### Task requirements
What is needed here is each entry reproduced exactly, without its pictures.

START Records to process

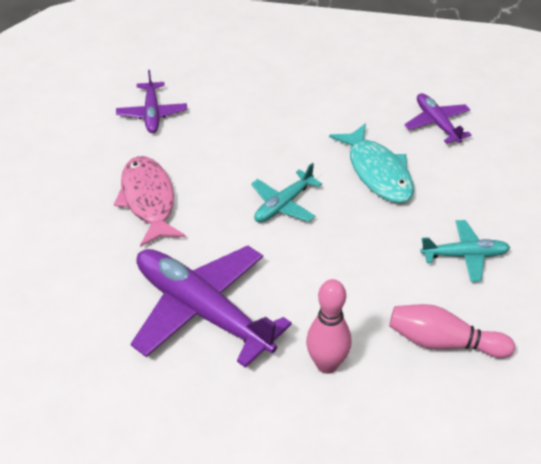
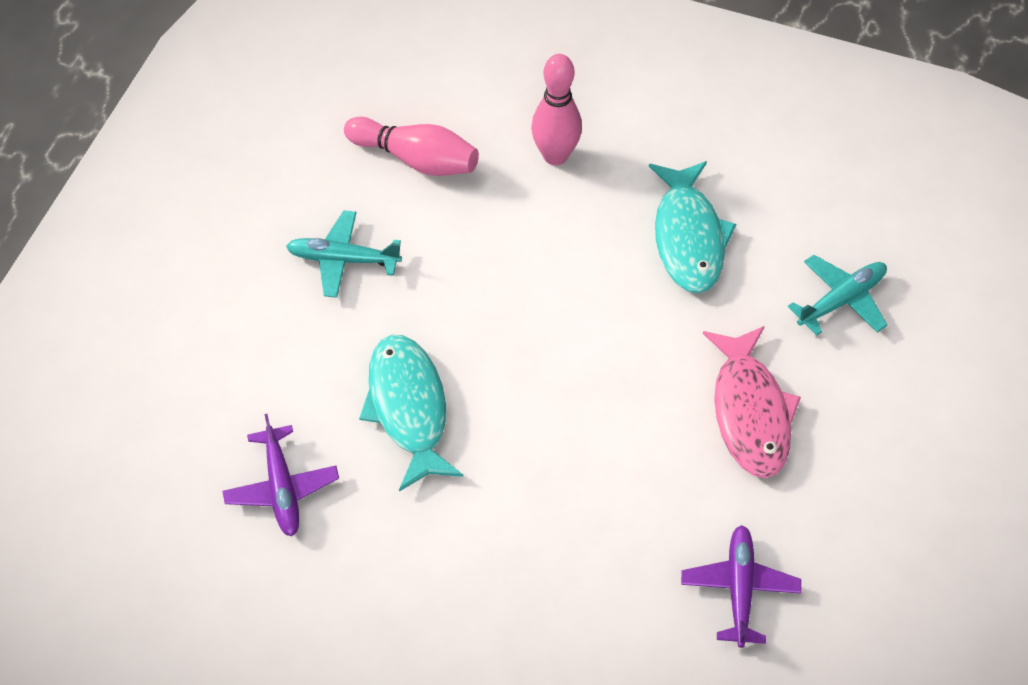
camera: 170 degrees left, 10 degrees up
purple plane [131,246,292,368] -> turquoise fish [649,161,736,293]
turquoise plane [251,163,322,222] -> turquoise plane moved to [788,255,888,335]

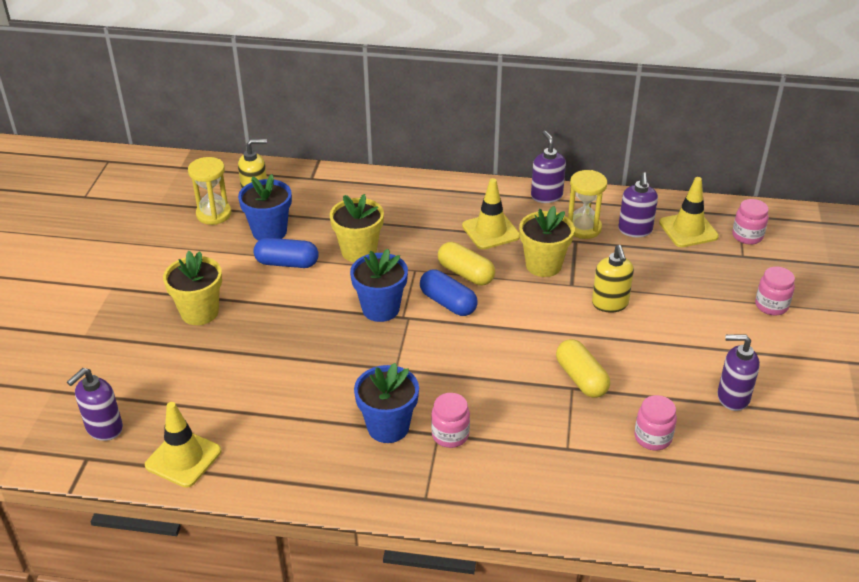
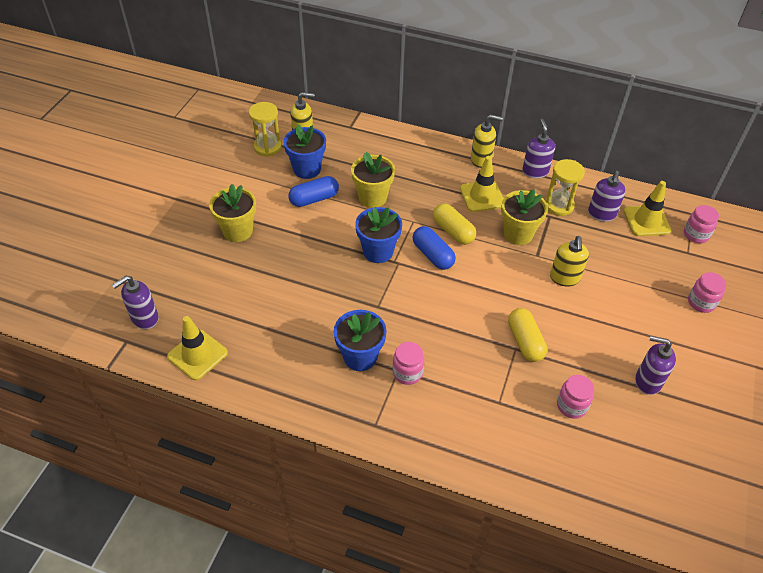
camera: 10 degrees right, 10 degrees up
blue capsule [253,238,319,268] -> blue capsule turned 45 degrees counterclockwise [288,176,339,207]
none -> yellow soap dispenser [471,114,503,168]

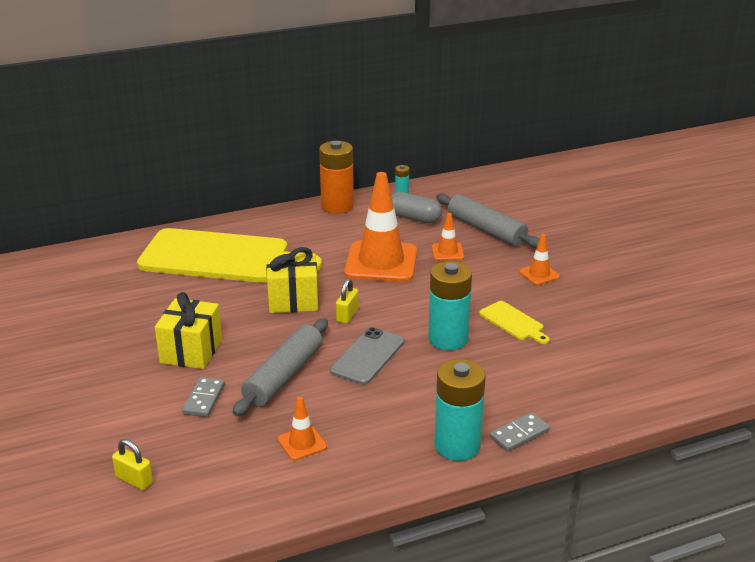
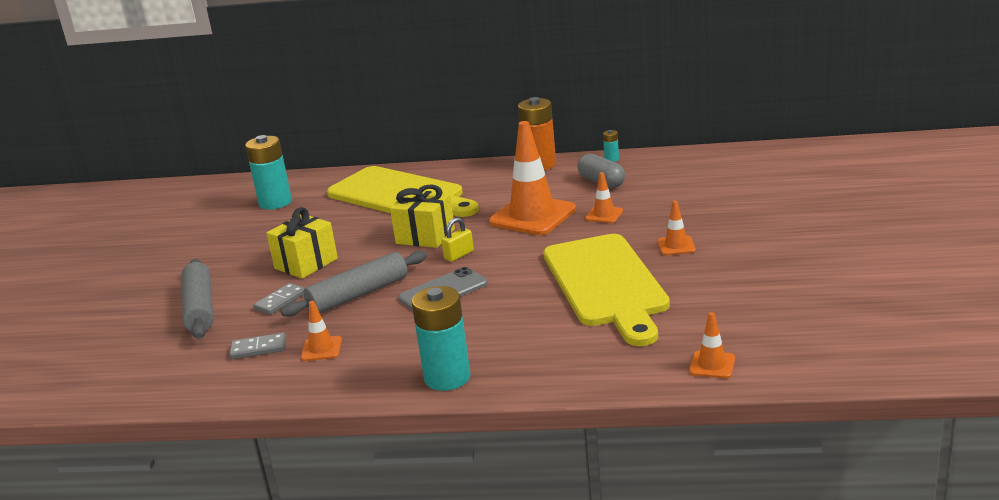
camera: 30 degrees right, 5 degrees down
yellow padlock [112,439,153,490] -> none
turquoise battery [428,261,472,350] -> turquoise battery moved to [245,135,292,210]
grey rolling pin [436,194,539,248] -> grey rolling pin moved to [182,259,214,339]
yellow cutting board [479,301,550,344] -> yellow cutting board [543,234,670,346], size x2.46
grey domino [490,412,550,452] -> grey domino moved to [230,333,286,359]
none -> orange traffic cone [689,312,735,378]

END Records to process

### The completed task
camera: 170 degrees left, 10 degrees up
purple plane [131,246,292,368] -> turquoise fish [649,161,736,293]
turquoise plane [251,163,322,222] -> turquoise plane moved to [788,255,888,335]

camera: 10 degrees right, 10 degrees up
blue capsule [253,238,319,268] -> blue capsule turned 45 degrees counterclockwise [288,176,339,207]
none -> yellow soap dispenser [471,114,503,168]

camera: 30 degrees right, 5 degrees down
yellow padlock [112,439,153,490] -> none
turquoise battery [428,261,472,350] -> turquoise battery moved to [245,135,292,210]
grey rolling pin [436,194,539,248] -> grey rolling pin moved to [182,259,214,339]
yellow cutting board [479,301,550,344] -> yellow cutting board [543,234,670,346], size x2.46
grey domino [490,412,550,452] -> grey domino moved to [230,333,286,359]
none -> orange traffic cone [689,312,735,378]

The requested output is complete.